Version comparison data
..............................

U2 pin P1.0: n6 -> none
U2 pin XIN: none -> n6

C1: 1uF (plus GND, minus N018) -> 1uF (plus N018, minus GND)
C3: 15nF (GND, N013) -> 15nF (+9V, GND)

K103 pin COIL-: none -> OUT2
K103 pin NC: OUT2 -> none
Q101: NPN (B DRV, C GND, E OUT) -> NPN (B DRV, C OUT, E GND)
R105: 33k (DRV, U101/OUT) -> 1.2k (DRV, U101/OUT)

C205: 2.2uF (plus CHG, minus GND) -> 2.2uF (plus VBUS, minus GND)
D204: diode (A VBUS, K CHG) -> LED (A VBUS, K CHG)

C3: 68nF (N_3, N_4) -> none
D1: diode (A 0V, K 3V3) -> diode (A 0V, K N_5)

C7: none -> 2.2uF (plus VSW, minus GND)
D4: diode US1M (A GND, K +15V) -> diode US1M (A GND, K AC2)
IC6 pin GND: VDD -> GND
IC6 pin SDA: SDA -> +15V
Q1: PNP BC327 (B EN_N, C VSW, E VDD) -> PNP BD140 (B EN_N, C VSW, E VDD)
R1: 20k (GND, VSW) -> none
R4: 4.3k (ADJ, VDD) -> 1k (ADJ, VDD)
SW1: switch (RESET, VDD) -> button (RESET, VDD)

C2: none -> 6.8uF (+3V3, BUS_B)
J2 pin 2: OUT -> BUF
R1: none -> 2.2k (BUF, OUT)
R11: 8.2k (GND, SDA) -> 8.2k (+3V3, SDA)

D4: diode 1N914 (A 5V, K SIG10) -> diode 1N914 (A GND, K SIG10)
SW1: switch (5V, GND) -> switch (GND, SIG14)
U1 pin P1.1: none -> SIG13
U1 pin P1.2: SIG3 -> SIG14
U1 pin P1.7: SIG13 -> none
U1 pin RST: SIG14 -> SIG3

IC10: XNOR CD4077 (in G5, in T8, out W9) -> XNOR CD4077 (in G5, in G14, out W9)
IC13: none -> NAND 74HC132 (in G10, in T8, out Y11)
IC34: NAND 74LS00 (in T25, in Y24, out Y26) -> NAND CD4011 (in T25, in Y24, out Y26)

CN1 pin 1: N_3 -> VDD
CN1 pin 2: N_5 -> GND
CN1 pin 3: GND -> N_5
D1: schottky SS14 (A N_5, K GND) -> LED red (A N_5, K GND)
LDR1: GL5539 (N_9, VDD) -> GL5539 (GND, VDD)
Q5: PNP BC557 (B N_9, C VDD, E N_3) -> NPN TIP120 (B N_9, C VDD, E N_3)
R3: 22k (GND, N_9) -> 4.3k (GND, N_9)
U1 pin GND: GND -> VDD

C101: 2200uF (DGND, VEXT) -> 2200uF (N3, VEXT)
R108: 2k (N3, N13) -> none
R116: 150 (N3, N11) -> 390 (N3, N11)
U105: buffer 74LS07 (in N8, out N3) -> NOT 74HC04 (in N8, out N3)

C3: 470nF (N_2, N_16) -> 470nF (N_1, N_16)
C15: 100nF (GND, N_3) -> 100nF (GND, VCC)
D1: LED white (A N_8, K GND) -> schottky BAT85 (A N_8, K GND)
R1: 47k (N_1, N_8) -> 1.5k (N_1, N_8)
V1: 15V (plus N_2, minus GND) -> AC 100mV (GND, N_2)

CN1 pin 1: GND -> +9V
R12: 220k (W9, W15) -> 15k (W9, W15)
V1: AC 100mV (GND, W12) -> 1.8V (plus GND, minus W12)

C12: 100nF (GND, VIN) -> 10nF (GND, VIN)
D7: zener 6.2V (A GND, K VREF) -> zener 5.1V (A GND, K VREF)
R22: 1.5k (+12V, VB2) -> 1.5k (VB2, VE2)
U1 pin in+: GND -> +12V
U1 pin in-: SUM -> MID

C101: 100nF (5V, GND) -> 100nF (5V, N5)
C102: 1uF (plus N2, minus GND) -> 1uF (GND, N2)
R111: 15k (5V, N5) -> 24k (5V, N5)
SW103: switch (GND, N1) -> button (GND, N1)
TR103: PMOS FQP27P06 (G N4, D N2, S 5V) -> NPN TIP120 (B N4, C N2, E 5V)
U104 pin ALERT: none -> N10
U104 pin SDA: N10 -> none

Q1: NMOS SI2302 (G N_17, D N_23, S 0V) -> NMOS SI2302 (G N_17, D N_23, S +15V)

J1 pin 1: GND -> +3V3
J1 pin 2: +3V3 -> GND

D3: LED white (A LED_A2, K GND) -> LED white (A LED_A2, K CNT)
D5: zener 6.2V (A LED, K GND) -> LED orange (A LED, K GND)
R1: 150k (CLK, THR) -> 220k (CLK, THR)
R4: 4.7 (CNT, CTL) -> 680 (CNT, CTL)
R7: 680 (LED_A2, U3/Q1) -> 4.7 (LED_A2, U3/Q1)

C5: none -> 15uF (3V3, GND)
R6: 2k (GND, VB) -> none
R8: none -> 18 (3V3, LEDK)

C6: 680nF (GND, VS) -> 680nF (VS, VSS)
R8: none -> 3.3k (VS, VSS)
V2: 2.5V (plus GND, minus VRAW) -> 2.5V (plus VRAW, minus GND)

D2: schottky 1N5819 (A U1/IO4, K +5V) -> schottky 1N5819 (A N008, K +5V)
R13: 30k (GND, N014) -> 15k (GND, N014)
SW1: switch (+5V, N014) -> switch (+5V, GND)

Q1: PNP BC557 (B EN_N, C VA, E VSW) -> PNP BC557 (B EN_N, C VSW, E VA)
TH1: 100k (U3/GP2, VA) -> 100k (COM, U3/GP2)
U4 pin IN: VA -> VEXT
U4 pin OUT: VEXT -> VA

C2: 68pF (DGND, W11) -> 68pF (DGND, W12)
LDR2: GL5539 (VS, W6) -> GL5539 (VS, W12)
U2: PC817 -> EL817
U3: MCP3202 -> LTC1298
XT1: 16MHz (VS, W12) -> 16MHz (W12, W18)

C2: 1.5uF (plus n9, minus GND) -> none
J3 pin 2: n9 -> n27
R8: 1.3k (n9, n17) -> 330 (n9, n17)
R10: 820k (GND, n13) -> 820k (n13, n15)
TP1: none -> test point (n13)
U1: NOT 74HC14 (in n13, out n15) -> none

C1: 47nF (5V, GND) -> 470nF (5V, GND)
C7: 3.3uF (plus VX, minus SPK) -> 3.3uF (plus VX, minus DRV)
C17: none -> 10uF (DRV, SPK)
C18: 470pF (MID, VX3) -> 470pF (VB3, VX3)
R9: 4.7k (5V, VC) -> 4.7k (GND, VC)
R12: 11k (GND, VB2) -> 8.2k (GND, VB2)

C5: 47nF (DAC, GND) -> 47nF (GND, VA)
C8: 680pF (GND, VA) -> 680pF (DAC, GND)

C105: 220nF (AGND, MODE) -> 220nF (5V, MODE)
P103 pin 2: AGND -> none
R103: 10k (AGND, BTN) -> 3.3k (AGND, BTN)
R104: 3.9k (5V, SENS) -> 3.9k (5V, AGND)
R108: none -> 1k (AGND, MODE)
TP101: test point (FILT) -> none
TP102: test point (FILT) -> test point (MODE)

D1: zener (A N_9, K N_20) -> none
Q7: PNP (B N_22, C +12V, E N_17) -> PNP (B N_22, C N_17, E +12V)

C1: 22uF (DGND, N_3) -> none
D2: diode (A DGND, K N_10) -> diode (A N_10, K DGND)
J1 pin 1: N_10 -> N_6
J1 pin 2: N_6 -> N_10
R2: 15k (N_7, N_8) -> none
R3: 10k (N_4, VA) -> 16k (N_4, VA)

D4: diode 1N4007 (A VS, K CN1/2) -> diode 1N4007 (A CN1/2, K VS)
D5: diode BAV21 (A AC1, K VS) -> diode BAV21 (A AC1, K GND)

..............................

Retype exactly, and only, the lines above from the one where "C15: 100nF (GND, N_3) -> 100nF (GND, VCC)" occurs up to and including the one where "SW1: switch (+5V, N014) -> switch (+5V, GND)" occurs.

C15: 100nF (GND, N_3) -> 100nF (GND, VCC)
D1: LED white (A N_8, K GND) -> schottky BAT85 (A N_8, K GND)
R1: 47k (N_1, N_8) -> 1.5k (N_1, N_8)
V1: 15V (plus N_2, minus GND) -> AC 100mV (GND, N_2)

CN1 pin 1: GND -> +9V
R12: 220k (W9, W15) -> 15k (W9, W15)
V1: AC 100mV (GND, W12) -> 1.8V (plus GND, minus W12)

C12: 100nF (GND, VIN) -> 10nF (GND, VIN)
D7: zener 6.2V (A GND, K VREF) -> zener 5.1V (A GND, K VREF)
R22: 1.5k (+12V, VB2) -> 1.5k (VB2, VE2)
U1 pin in+: GND -> +12V
U1 pin in-: SUM -> MID

C101: 100nF (5V, GND) -> 100nF (5V, N5)
C102: 1uF (plus N2, minus GND) -> 1uF (GND, N2)
R111: 15k (5V, N5) -> 24k (5V, N5)
SW103: switch (GND, N1) -> button (GND, N1)
TR103: PMOS FQP27P06 (G N4, D N2, S 5V) -> NPN TIP120 (B N4, C N2, E 5V)
U104 pin ALERT: none -> N10
U104 pin SDA: N10 -> none

Q1: NMOS SI2302 (G N_17, D N_23, S 0V) -> NMOS SI2302 (G N_17, D N_23, S +15V)

J1 pin 1: GND -> +3V3
J1 pin 2: +3V3 -> GND

D3: LED white (A LED_A2, K GND) -> LED white (A LED_A2, K CNT)
D5: zener 6.2V (A LED, K GND) -> LED orange (A LED, K GND)
R1: 150k (CLK, THR) -> 220k (CLK, THR)
R4: 4.7 (CNT, CTL) -> 680 (CNT, CTL)
R7: 680 (LED_A2, U3/Q1) -> 4.7 (LED_A2, U3/Q1)

C5: none -> 15uF (3V3, GND)
R6: 2k (GND, VB) -> none
R8: none -> 18 (3V3, LEDK)

C6: 680nF (GND, VS) -> 680nF (VS, VSS)
R8: none -> 3.3k (VS, VSS)
V2: 2.5V (plus GND, minus VRAW) -> 2.5V (plus VRAW, minus GND)

D2: schottky 1N5819 (A U1/IO4, K +5V) -> schottky 1N5819 (A N008, K +5V)
R13: 30k (GND, N014) -> 15k (GND, N014)
SW1: switch (+5V, N014) -> switch (+5V, GND)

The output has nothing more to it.